• **DATASET EXCERPTS**
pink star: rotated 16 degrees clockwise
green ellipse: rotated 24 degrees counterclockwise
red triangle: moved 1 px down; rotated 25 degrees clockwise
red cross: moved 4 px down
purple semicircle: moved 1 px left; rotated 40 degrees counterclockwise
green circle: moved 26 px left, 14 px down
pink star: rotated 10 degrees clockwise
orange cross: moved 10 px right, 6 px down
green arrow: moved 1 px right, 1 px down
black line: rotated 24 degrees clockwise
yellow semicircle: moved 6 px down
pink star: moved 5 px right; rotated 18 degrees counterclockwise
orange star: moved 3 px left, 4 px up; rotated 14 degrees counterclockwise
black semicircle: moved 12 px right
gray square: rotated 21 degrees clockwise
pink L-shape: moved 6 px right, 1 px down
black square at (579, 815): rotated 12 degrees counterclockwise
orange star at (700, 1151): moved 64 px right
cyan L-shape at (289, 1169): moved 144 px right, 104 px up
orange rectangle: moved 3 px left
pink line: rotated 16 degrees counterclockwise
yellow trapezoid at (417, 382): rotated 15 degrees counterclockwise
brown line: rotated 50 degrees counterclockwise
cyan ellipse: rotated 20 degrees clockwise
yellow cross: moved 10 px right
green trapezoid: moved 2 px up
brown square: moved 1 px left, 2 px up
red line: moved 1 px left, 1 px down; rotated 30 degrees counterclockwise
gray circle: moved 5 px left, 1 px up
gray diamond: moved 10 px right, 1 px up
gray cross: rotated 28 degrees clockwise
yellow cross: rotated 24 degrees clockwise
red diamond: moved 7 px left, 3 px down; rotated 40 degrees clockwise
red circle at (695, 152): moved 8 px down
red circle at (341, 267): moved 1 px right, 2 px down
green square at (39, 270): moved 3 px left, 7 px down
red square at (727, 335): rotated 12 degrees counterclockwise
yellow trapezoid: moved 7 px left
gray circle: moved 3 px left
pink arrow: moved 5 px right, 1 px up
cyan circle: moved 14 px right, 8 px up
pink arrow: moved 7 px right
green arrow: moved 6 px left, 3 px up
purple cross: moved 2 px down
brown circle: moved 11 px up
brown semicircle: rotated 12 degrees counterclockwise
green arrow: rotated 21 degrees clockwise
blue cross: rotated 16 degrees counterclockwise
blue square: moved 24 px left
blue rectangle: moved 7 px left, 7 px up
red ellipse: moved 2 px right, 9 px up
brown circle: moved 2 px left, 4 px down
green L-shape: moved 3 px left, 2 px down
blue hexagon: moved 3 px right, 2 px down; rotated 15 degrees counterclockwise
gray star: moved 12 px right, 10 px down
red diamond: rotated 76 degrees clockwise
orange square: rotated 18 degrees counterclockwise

• **WHAT YOU ARE ASKED TO DO**
If a line of the records includes the string "diamond", copy it out.

• **TASK ANSWER**
gray diamond: moved 10 px right, 1 px up
red diamond: moved 7 px left, 3 px down; rotated 40 degrees clockwise
red diamond: rotated 76 degrees clockwise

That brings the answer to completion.